**EXERCISE REQUIREMENTS**
Copy nothing but the lines below running from the line containing "(338, 86) = (222, 198): yellow" through the line containing "(447, 295) = (482, 409): none", both end lines included.

**SUPPLIED RECORDS**
● ● ● ●

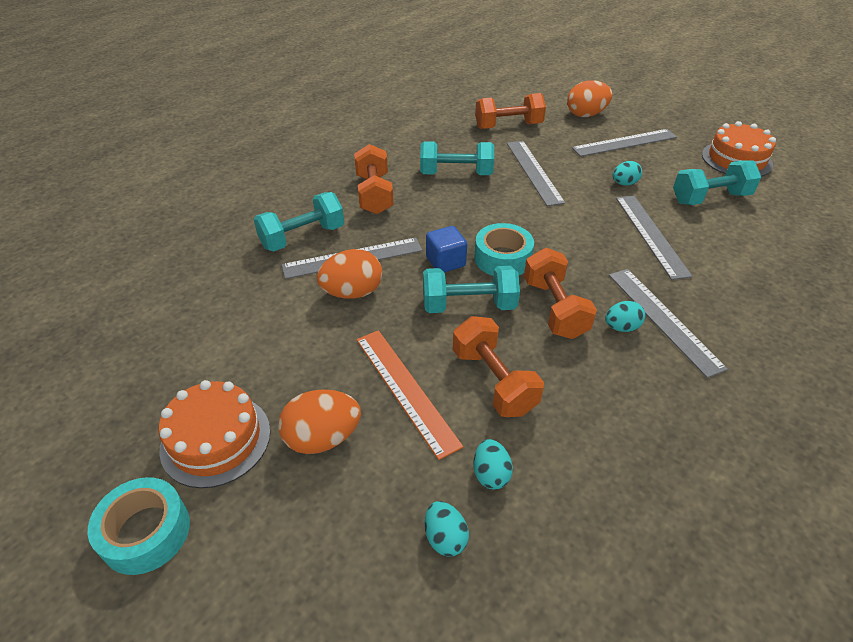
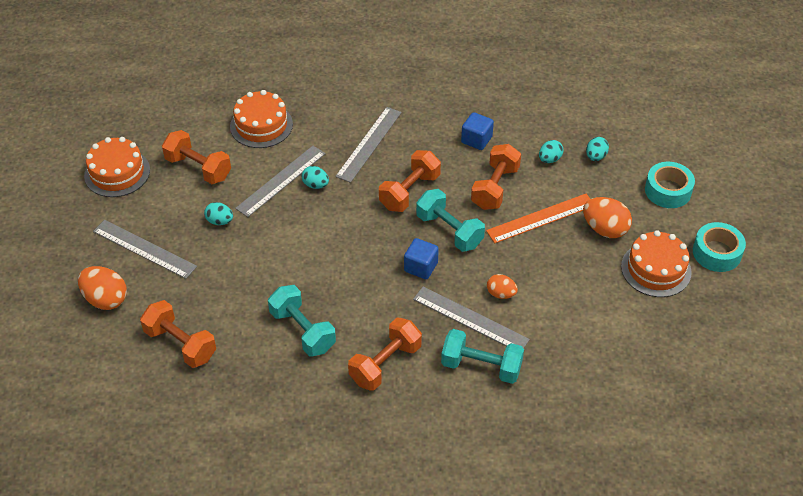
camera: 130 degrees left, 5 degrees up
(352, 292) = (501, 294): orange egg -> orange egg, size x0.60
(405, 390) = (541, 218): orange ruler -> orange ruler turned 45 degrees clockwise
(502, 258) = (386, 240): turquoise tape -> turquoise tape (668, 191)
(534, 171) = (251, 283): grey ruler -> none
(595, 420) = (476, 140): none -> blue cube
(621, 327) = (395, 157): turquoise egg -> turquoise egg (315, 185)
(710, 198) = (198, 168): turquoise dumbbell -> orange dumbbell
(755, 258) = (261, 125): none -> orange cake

● ● ● ●

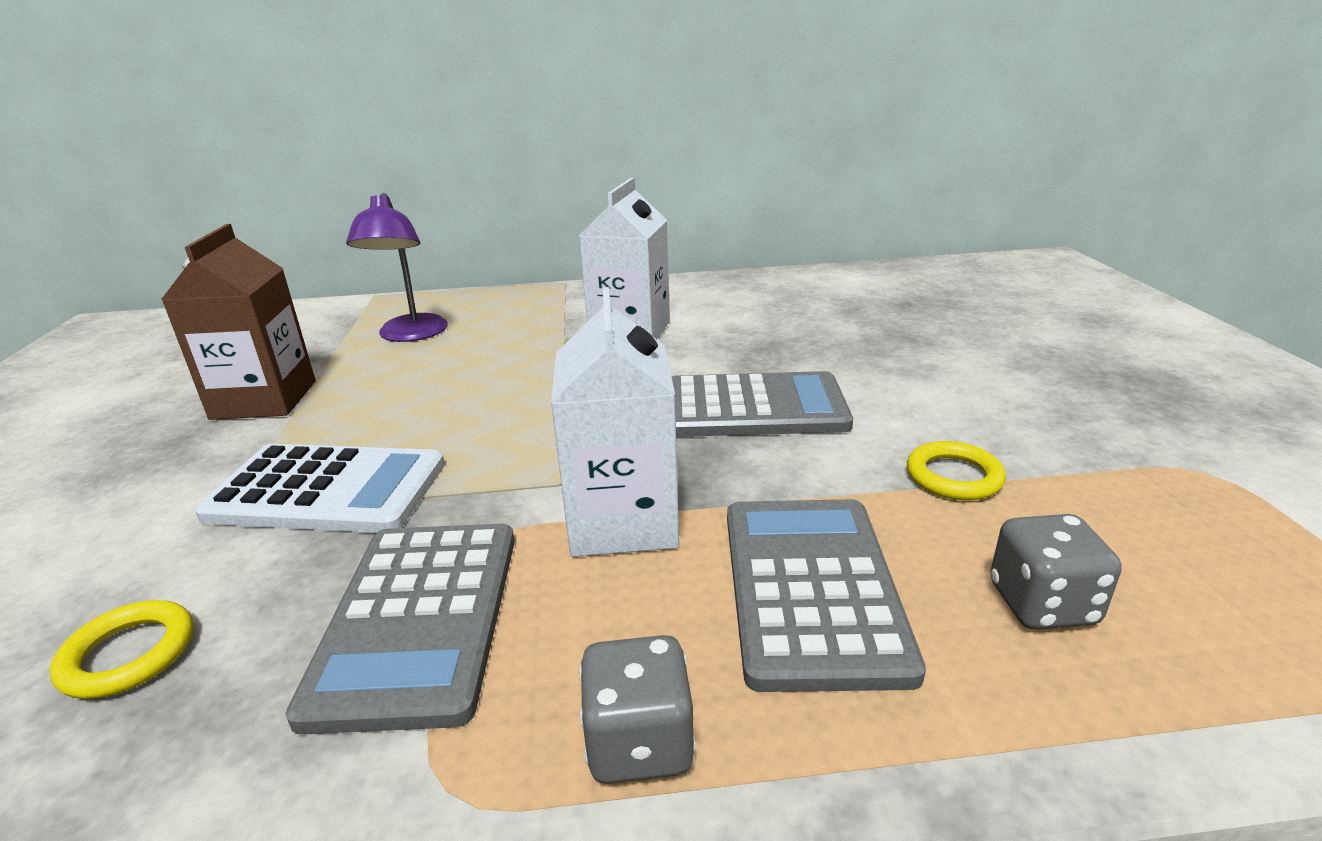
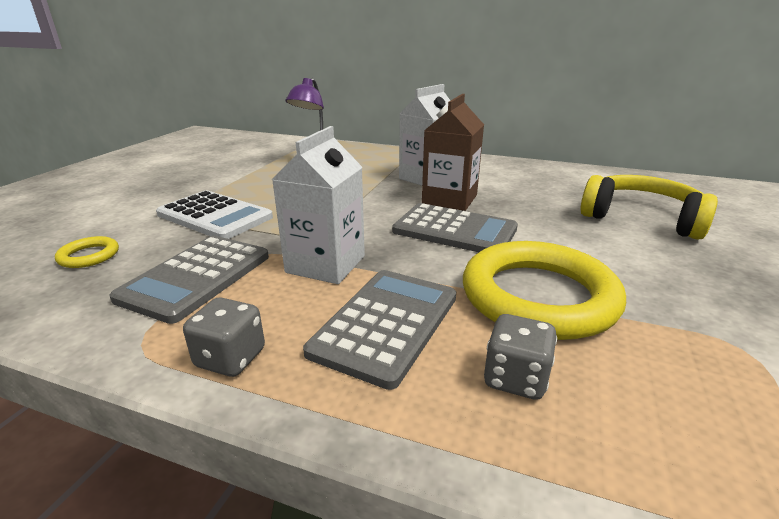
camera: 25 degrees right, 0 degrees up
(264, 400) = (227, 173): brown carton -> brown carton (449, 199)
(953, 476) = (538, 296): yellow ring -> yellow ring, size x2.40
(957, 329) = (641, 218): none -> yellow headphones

● ● ● ●

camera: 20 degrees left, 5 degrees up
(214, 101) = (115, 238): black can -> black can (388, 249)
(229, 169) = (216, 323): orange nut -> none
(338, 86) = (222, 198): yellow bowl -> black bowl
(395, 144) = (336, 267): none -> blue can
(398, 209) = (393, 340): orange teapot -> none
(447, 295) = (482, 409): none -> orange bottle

● ● ● ●

**PROBLEM SOLUTION**
(338, 86) = (222, 198): yellow bowl -> black bowl
(395, 144) = (336, 267): none -> blue can
(398, 209) = (393, 340): orange teapot -> none
(447, 295) = (482, 409): none -> orange bottle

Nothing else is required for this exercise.